[Task directions] Below this line is a set of entries; quote exactly the lines from the line that contains "C4: 56pF (AGND, U2/PF0)" to the line that contains "R206: 1.5k (ADJ, COM) -> 7.5k (ADJ, COM)", both lines included.

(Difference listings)
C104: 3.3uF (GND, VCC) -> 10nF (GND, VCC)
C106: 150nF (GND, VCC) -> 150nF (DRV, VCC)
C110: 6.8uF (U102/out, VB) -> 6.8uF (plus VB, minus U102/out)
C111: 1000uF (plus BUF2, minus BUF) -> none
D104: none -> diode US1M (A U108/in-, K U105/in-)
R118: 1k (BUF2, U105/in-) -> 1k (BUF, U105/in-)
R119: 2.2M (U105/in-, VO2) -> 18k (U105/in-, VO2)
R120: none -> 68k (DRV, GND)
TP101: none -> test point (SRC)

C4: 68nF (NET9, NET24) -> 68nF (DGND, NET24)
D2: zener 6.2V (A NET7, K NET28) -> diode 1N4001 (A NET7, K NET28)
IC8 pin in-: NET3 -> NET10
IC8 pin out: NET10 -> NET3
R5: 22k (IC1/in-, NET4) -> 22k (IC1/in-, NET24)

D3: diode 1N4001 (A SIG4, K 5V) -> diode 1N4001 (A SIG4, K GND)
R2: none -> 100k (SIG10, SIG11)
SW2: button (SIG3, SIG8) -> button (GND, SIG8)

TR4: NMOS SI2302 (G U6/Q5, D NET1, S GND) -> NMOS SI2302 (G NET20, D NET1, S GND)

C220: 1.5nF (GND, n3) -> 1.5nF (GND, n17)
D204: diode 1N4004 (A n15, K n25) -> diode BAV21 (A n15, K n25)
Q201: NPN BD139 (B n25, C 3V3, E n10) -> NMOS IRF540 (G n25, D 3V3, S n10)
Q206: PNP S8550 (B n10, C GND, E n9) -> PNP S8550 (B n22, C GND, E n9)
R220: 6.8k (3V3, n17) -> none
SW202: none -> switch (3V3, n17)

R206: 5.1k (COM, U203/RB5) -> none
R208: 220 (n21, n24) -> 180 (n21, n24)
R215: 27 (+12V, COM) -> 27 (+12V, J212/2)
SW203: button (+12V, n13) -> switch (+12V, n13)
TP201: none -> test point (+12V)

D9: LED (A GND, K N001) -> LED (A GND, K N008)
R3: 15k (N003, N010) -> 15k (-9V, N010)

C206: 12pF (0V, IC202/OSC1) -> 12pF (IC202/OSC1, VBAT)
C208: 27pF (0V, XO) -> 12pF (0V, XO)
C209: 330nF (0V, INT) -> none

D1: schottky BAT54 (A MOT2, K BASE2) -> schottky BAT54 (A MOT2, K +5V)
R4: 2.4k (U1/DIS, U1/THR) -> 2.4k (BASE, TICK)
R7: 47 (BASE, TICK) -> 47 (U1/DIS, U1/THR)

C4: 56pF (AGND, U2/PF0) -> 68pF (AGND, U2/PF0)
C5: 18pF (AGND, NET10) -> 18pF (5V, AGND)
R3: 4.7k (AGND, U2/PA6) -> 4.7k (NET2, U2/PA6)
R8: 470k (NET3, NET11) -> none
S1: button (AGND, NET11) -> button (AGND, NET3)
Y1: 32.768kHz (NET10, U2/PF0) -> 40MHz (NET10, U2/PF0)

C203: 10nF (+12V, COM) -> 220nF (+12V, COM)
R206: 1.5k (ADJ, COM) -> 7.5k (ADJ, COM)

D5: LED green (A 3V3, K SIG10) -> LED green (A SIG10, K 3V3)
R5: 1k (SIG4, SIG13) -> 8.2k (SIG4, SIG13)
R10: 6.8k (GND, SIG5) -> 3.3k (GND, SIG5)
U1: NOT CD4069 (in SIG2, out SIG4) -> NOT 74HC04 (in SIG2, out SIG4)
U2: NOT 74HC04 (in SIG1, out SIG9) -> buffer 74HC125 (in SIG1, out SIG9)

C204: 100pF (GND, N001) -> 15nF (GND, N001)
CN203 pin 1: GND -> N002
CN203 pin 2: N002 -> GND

[Response box]
C4: 56pF (AGND, U2/PF0) -> 68pF (AGND, U2/PF0)
C5: 18pF (AGND, NET10) -> 18pF (5V, AGND)
R3: 4.7k (AGND, U2/PA6) -> 4.7k (NET2, U2/PA6)
R8: 470k (NET3, NET11) -> none
S1: button (AGND, NET11) -> button (AGND, NET3)
Y1: 32.768kHz (NET10, U2/PF0) -> 40MHz (NET10, U2/PF0)

C203: 10nF (+12V, COM) -> 220nF (+12V, COM)
R206: 1.5k (ADJ, COM) -> 7.5k (ADJ, COM)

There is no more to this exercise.